[Edit difference data]
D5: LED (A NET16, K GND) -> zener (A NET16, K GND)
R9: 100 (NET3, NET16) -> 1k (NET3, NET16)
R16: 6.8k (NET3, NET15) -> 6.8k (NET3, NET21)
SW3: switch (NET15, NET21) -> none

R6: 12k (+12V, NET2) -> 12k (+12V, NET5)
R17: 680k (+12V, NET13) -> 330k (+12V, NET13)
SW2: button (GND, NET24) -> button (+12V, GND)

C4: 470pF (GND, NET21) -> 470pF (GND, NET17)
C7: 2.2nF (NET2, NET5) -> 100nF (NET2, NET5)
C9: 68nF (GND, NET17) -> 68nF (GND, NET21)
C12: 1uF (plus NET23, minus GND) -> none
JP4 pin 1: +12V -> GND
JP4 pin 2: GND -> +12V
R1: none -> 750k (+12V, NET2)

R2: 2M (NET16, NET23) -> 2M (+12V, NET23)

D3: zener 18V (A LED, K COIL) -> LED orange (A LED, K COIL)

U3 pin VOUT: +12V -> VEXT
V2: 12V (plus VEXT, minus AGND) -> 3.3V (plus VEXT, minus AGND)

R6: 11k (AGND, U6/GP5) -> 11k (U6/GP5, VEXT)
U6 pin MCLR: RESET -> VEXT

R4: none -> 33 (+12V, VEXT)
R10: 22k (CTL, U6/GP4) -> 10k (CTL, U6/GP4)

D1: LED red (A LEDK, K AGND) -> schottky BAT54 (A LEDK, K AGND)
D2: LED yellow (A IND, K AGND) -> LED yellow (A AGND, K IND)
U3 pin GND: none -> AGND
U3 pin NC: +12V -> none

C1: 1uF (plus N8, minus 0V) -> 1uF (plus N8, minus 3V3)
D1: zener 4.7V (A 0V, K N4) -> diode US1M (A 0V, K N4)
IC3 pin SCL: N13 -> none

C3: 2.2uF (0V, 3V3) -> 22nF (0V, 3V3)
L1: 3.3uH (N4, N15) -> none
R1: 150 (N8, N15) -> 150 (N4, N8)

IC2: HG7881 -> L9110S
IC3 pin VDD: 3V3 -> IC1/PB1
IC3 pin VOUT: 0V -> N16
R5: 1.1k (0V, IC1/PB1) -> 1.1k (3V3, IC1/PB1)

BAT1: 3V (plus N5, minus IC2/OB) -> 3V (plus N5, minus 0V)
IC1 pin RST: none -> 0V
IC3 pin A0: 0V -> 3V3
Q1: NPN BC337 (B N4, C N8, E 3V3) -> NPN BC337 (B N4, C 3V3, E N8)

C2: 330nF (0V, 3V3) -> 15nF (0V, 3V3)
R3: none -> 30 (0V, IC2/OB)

◆ **Your goal**:
Retype the data exactly.

◆ **Answer for this exercise**:
D5: LED (A NET16, K GND) -> zener (A NET16, K GND)
R9: 100 (NET3, NET16) -> 1k (NET3, NET16)
R16: 6.8k (NET3, NET15) -> 6.8k (NET3, NET21)
SW3: switch (NET15, NET21) -> none

R6: 12k (+12V, NET2) -> 12k (+12V, NET5)
R17: 680k (+12V, NET13) -> 330k (+12V, NET13)
SW2: button (GND, NET24) -> button (+12V, GND)

C4: 470pF (GND, NET21) -> 470pF (GND, NET17)
C7: 2.2nF (NET2, NET5) -> 100nF (NET2, NET5)
C9: 68nF (GND, NET17) -> 68nF (GND, NET21)
C12: 1uF (plus NET23, minus GND) -> none
JP4 pin 1: +12V -> GND
JP4 pin 2: GND -> +12V
R1: none -> 750k (+12V, NET2)

R2: 2M (NET16, NET23) -> 2M (+12V, NET23)

D3: zener 18V (A LED, K COIL) -> LED orange (A LED, K COIL)

U3 pin VOUT: +12V -> VEXT
V2: 12V (plus VEXT, minus AGND) -> 3.3V (plus VEXT, minus AGND)

R6: 11k (AGND, U6/GP5) -> 11k (U6/GP5, VEXT)
U6 pin MCLR: RESET -> VEXT

R4: none -> 33 (+12V, VEXT)
R10: 22k (CTL, U6/GP4) -> 10k (CTL, U6/GP4)

D1: LED red (A LEDK, K AGND) -> schottky BAT54 (A LEDK, K AGND)
D2: LED yellow (A IND, K AGND) -> LED yellow (A AGND, K IND)
U3 pin GND: none -> AGND
U3 pin NC: +12V -> none

C1: 1uF (plus N8, minus 0V) -> 1uF (plus N8, minus 3V3)
D1: zener 4.7V (A 0V, K N4) -> diode US1M (A 0V, K N4)
IC3 pin SCL: N13 -> none

C3: 2.2uF (0V, 3V3) -> 22nF (0V, 3V3)
L1: 3.3uH (N4, N15) -> none
R1: 150 (N8, N15) -> 150 (N4, N8)

IC2: HG7881 -> L9110S
IC3 pin VDD: 3V3 -> IC1/PB1
IC3 pin VOUT: 0V -> N16
R5: 1.1k (0V, IC1/PB1) -> 1.1k (3V3, IC1/PB1)

BAT1: 3V (plus N5, minus IC2/OB) -> 3V (plus N5, minus 0V)
IC1 pin RST: none -> 0V
IC3 pin A0: 0V -> 3V3
Q1: NPN BC337 (B N4, C N8, E 3V3) -> NPN BC337 (B N4, C 3V3, E N8)

C2: 330nF (0V, 3V3) -> 15nF (0V, 3V3)
R3: none -> 30 (0V, IC2/OB)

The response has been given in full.